■ Exercise requirements:
Counting only lines below that contain the string "none", give the total as a single number.

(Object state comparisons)
* * * * * * * * *

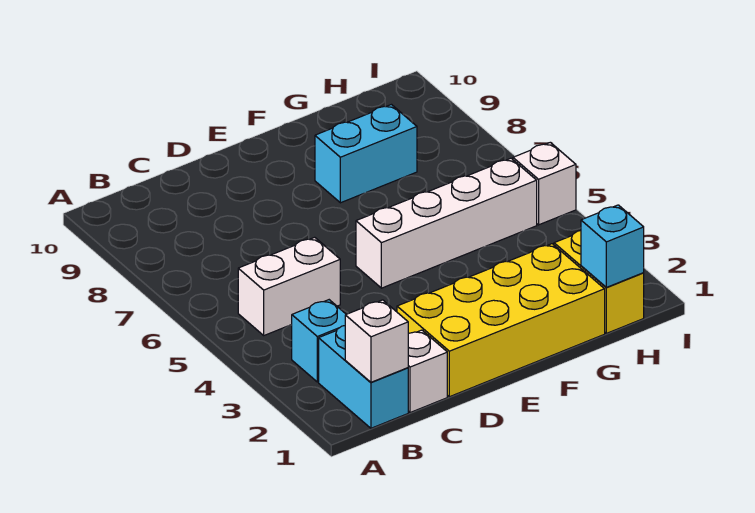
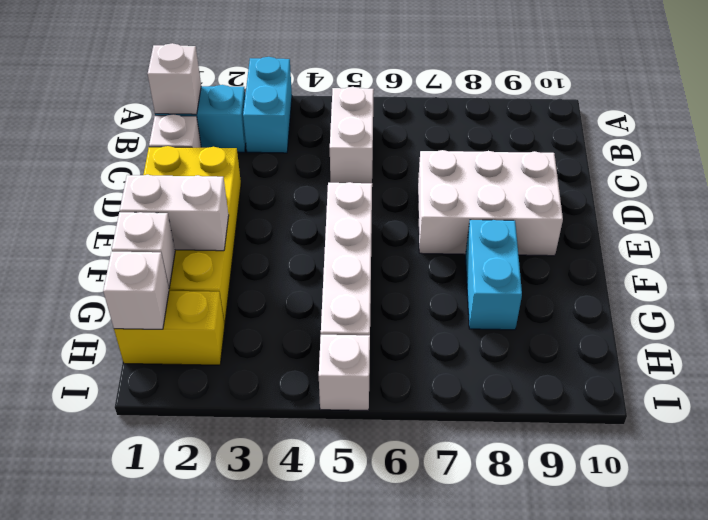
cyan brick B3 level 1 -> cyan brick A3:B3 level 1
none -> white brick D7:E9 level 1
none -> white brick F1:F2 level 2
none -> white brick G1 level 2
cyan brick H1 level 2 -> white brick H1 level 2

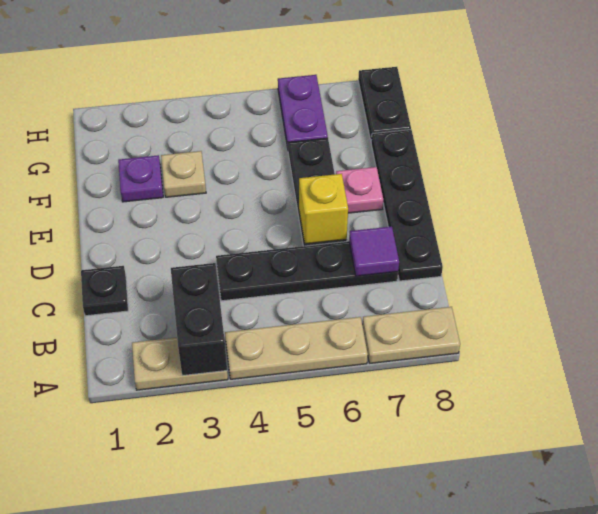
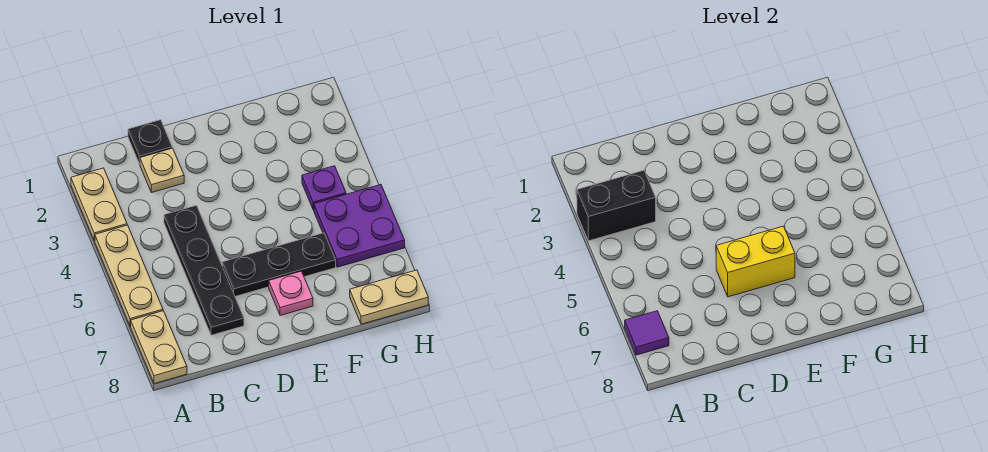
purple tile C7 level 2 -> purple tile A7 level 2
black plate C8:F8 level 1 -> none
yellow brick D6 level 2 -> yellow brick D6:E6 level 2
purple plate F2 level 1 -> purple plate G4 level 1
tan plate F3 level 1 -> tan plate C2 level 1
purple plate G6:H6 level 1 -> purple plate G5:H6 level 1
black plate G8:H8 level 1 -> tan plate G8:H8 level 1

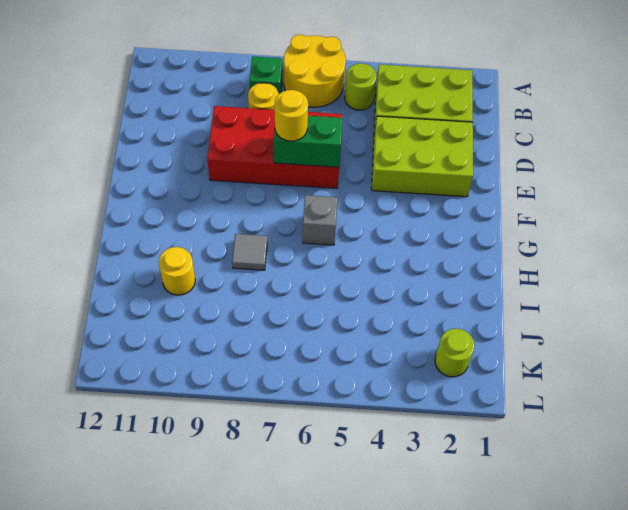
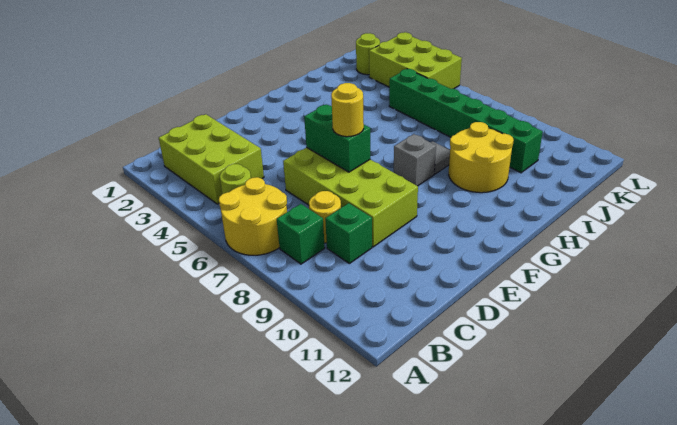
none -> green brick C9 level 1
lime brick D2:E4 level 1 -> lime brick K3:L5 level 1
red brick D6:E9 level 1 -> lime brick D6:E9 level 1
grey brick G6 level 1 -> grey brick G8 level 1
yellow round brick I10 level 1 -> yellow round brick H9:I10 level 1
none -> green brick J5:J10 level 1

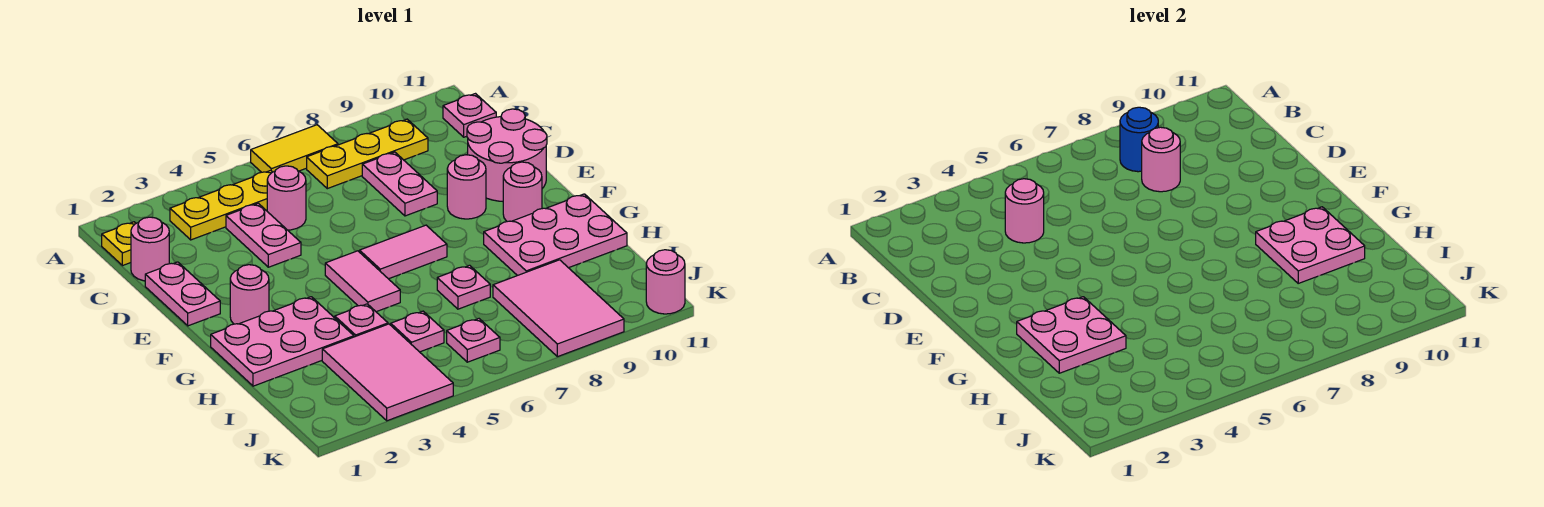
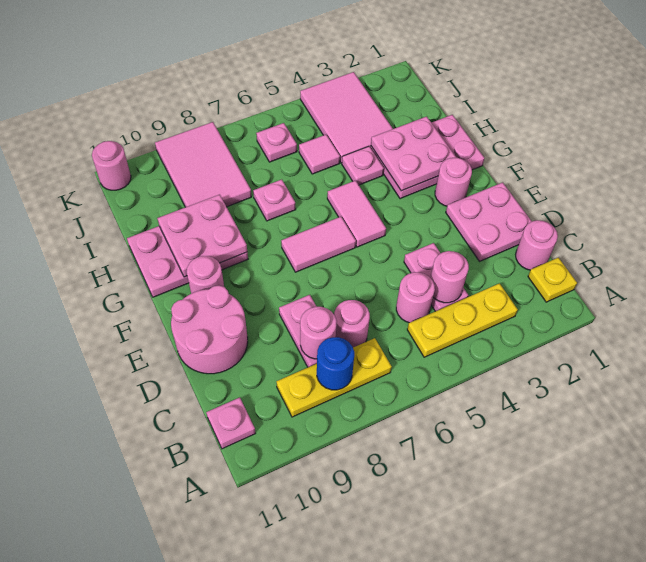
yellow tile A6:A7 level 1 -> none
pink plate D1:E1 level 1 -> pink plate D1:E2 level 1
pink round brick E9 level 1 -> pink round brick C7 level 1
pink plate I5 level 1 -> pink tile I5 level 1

* * * * * * * * *

■ Result for this exercise:
7